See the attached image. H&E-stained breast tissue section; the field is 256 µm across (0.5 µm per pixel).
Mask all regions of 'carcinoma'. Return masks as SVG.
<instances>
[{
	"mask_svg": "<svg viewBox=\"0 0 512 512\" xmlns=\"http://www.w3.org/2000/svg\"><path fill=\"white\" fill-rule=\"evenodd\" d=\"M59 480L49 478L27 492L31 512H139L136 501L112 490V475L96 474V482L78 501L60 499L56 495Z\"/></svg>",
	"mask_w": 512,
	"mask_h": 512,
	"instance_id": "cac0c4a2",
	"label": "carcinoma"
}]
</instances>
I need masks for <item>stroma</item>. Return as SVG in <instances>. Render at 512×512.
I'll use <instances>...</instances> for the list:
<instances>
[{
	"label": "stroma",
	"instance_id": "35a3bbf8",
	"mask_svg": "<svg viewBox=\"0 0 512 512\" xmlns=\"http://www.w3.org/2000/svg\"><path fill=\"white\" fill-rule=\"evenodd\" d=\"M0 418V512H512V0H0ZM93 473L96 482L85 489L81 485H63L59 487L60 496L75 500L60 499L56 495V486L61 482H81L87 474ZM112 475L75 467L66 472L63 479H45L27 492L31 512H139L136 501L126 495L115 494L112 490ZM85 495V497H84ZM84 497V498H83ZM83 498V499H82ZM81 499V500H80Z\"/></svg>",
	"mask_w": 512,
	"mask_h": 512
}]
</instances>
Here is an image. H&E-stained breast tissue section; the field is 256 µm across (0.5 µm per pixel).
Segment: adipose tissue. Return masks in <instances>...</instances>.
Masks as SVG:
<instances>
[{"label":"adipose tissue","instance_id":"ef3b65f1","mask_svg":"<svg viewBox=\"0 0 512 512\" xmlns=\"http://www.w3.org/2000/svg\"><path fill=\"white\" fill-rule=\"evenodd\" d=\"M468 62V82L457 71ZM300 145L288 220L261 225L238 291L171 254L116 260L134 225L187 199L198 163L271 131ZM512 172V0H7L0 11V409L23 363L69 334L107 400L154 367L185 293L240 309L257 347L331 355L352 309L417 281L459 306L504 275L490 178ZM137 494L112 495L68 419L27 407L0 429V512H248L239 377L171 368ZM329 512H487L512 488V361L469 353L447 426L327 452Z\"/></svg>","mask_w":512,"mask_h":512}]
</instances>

—————

- **WORK TO BE COMPLETED**: Of the lines in the listing above, how many hold the string "field"? Reply with the number only.

- **RESULT FOR THIS EXERCISE**: 2